*What you should do*
For this exercise, reproduce the entries below exactly, but only from the line containing "IC4 pin IO12: LAMP -> STAT" through the line containing "S5: switch (GND, TEMP) -> button (GND, TEMP)", both included.

*Data to use*
# # #
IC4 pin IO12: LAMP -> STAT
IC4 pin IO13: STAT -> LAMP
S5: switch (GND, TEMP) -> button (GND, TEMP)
# # #
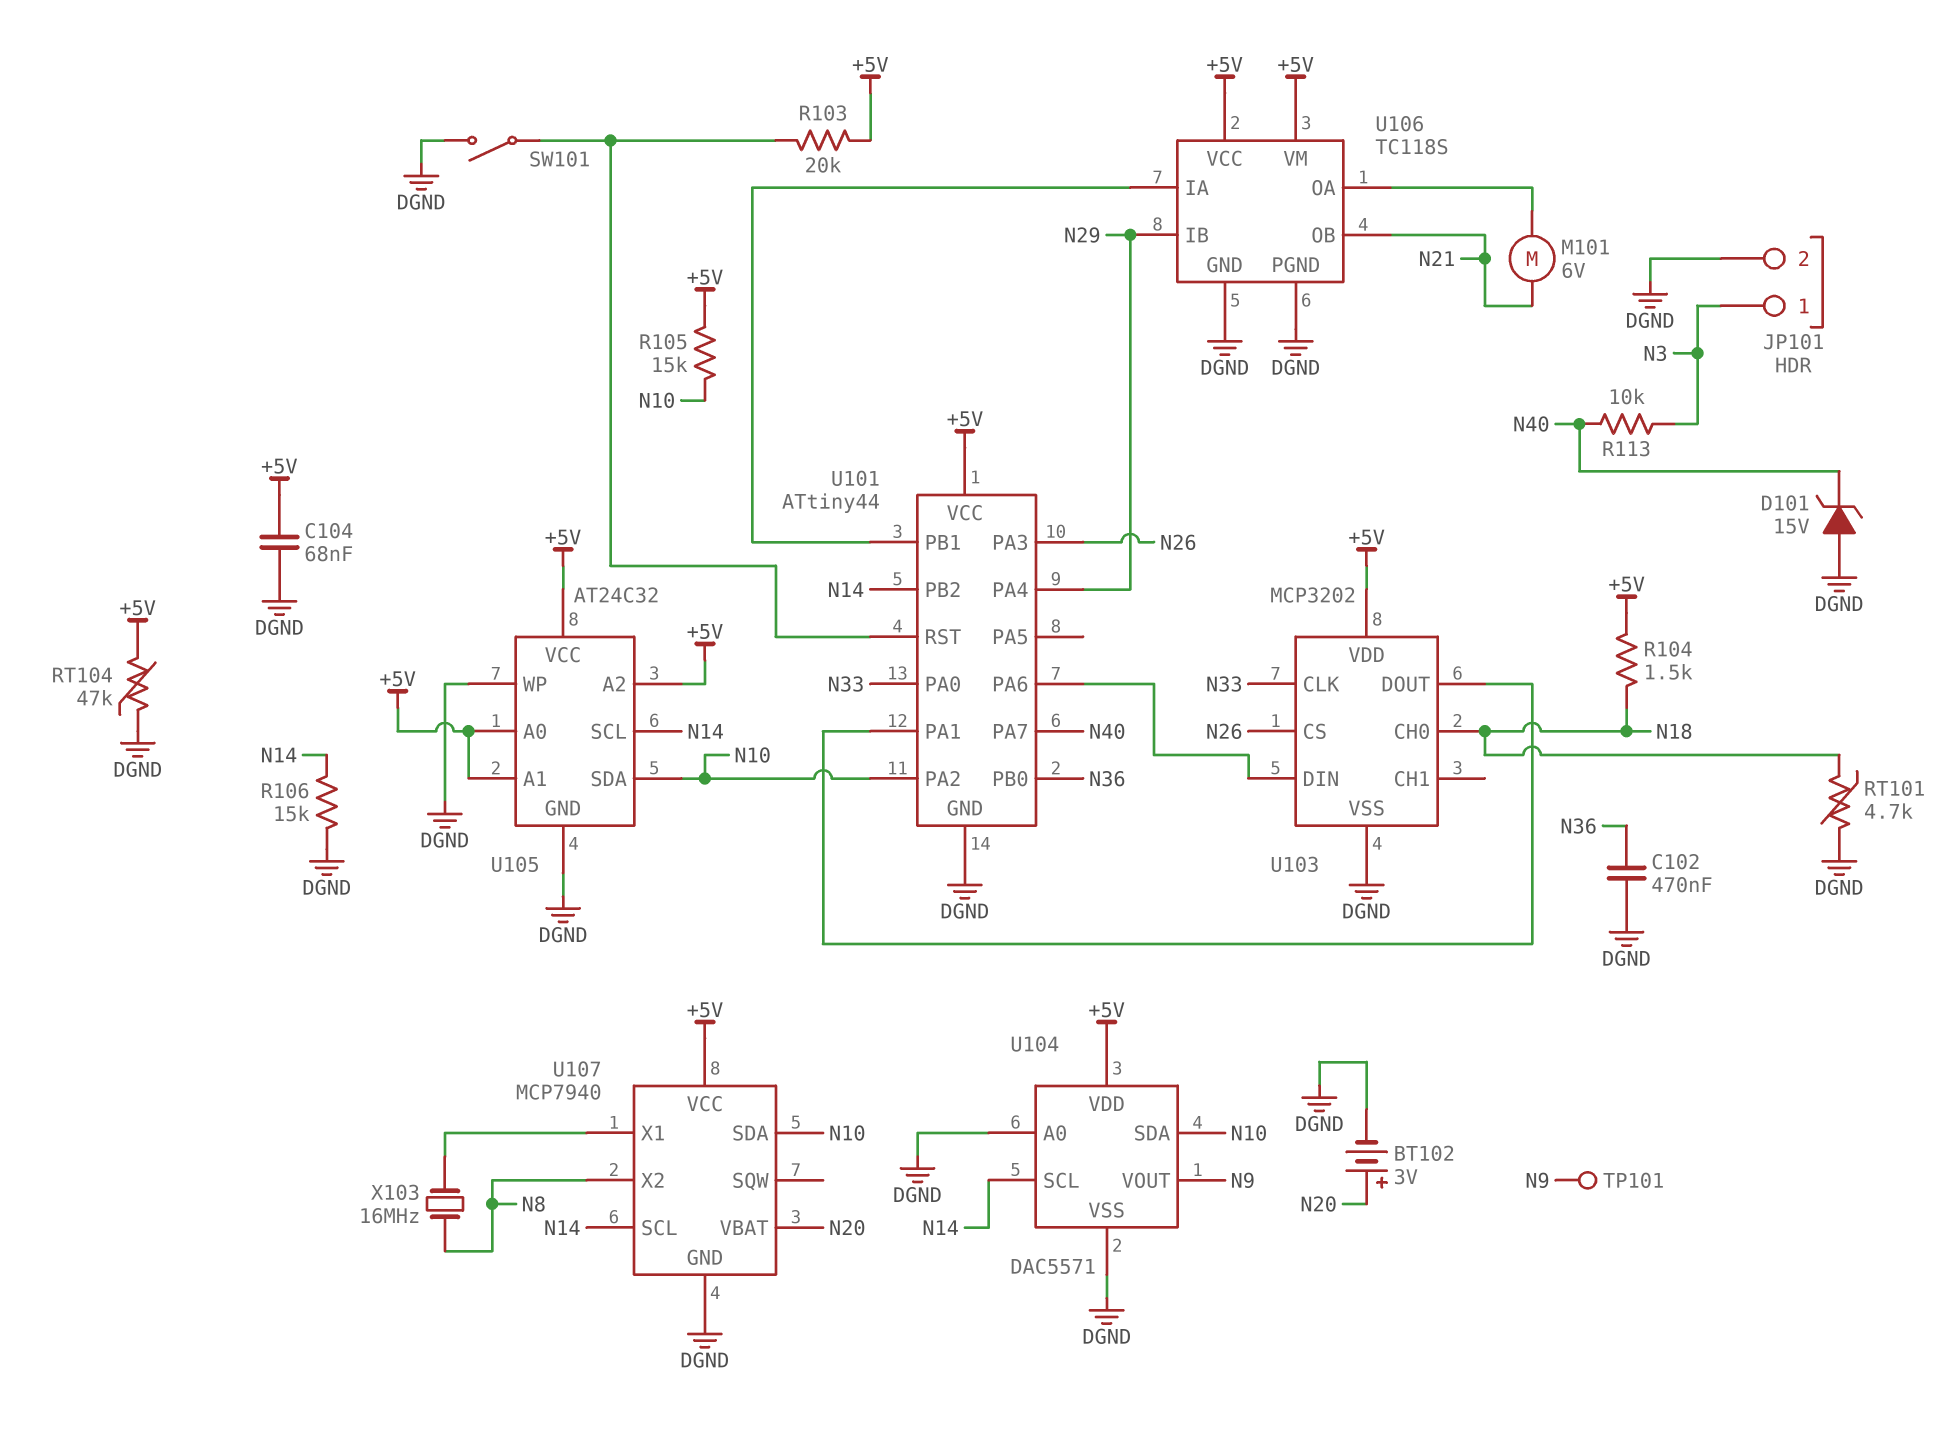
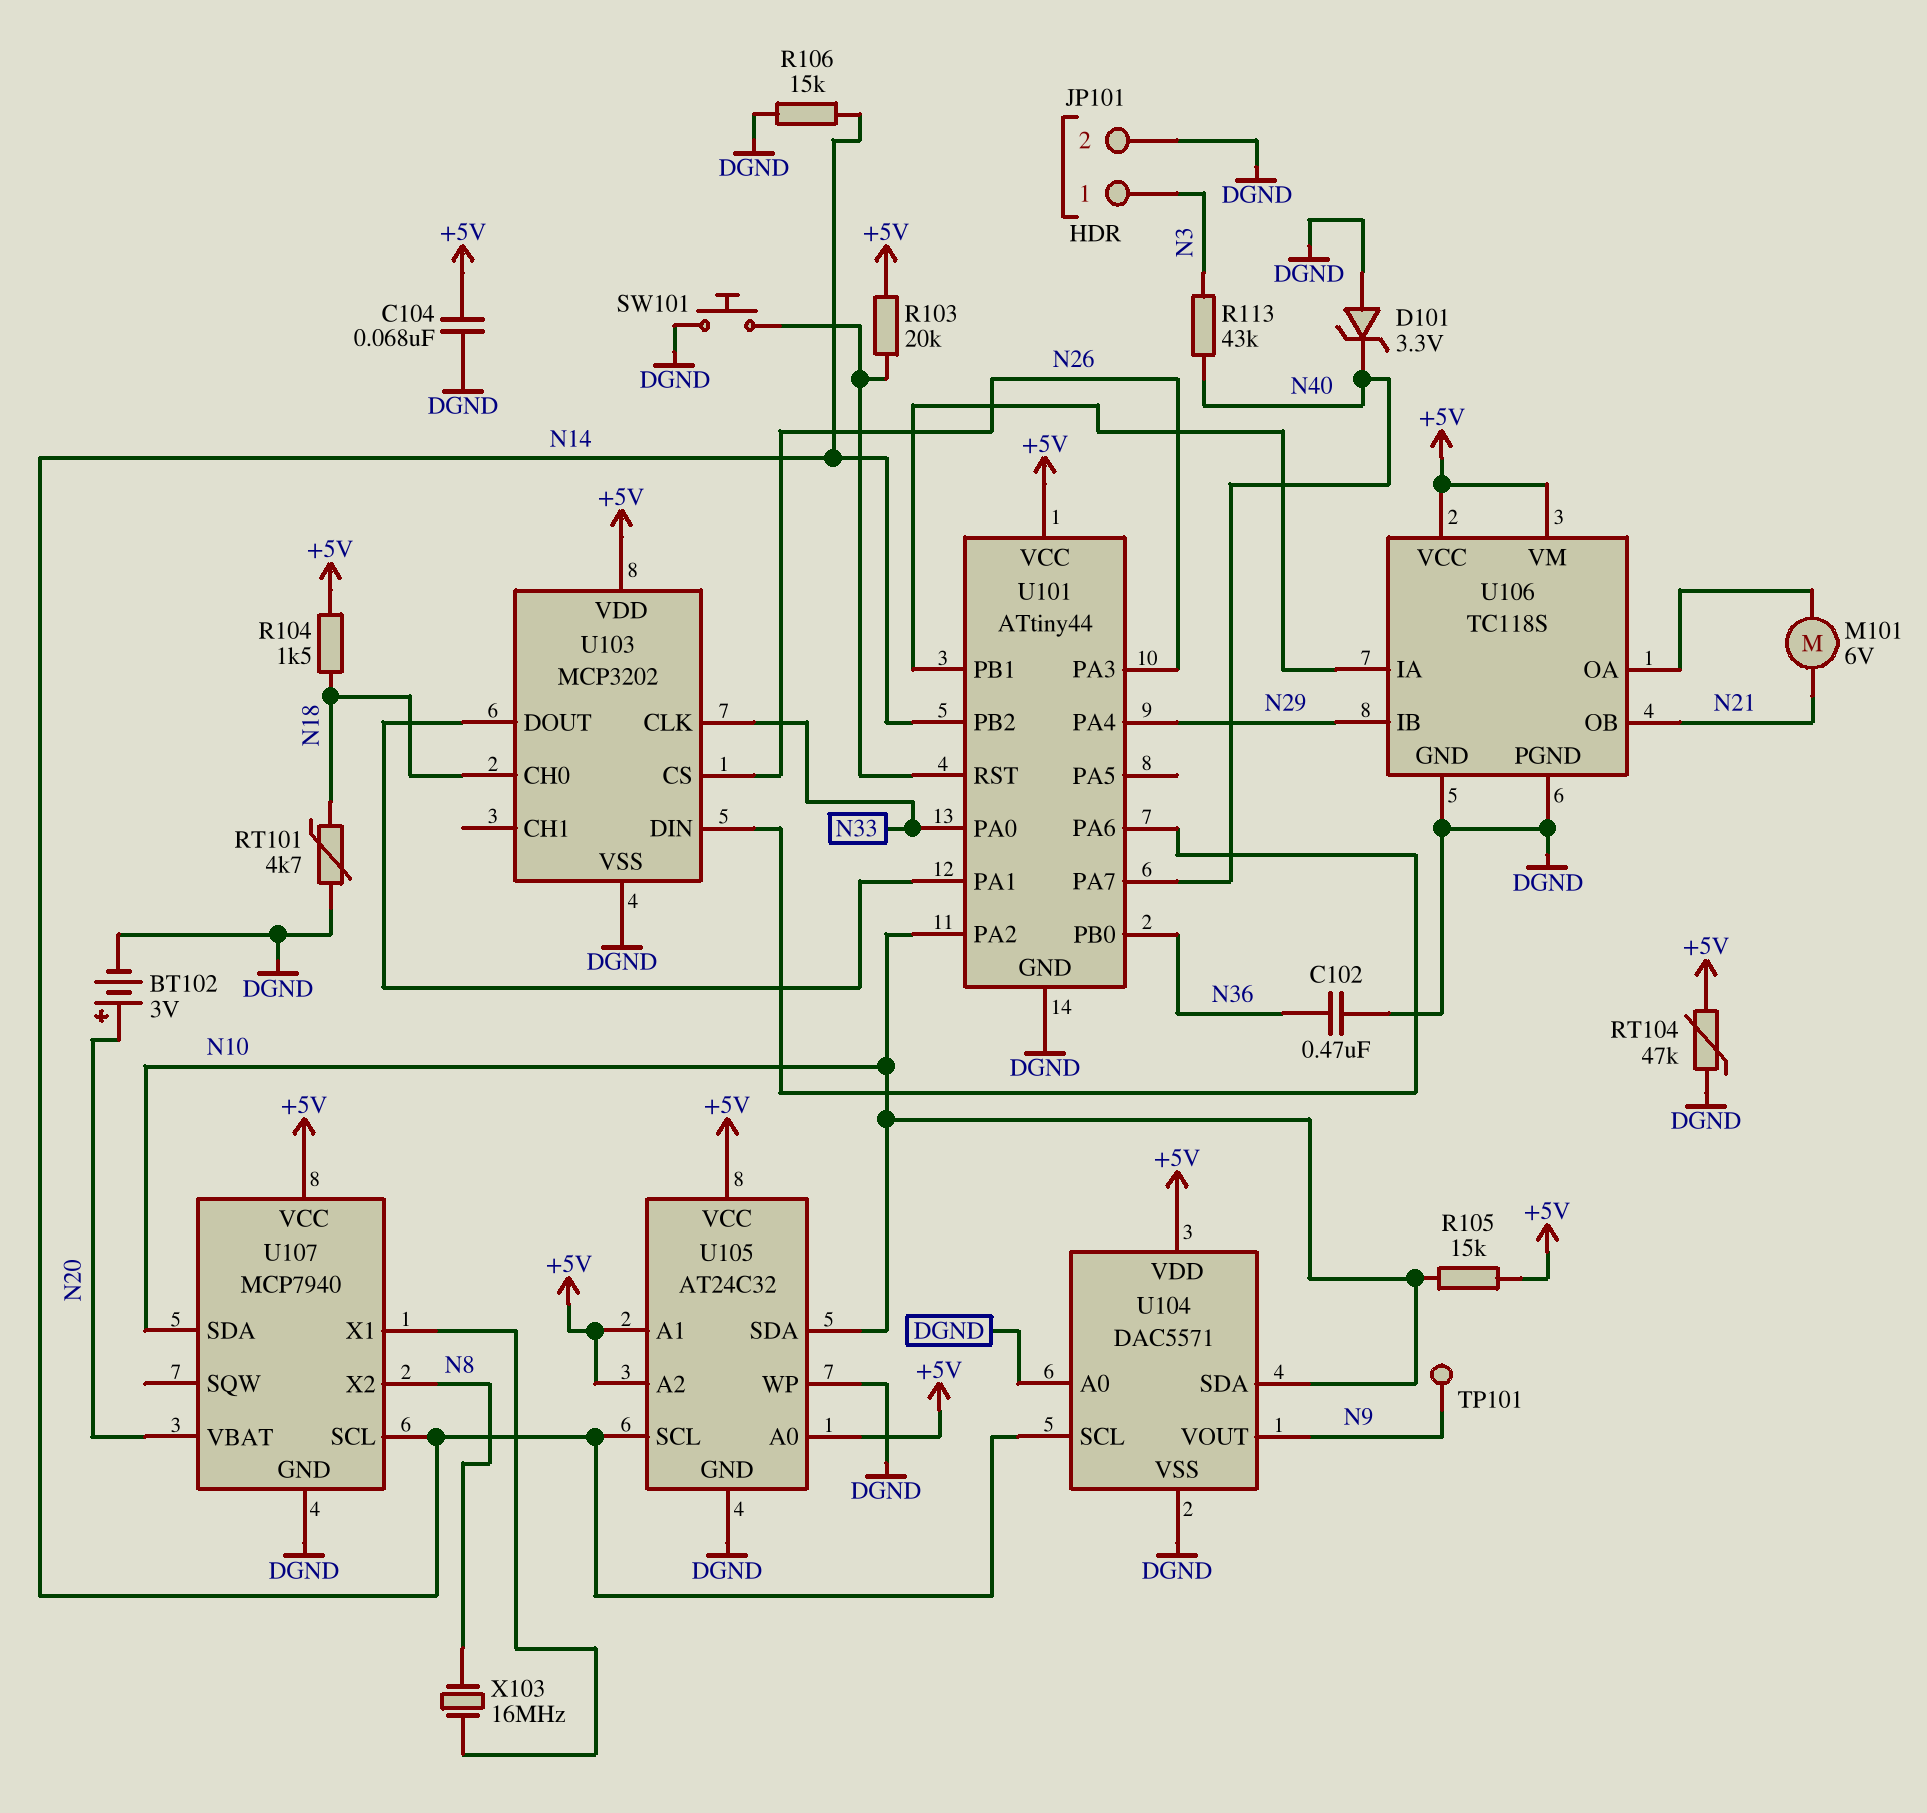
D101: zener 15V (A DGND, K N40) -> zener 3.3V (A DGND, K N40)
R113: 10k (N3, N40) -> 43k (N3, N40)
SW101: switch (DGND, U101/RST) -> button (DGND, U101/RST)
# # #
*Solution*
IC4 pin IO12: LAMP -> STAT
IC4 pin IO13: STAT -> LAMP
S5: switch (GND, TEMP) -> button (GND, TEMP)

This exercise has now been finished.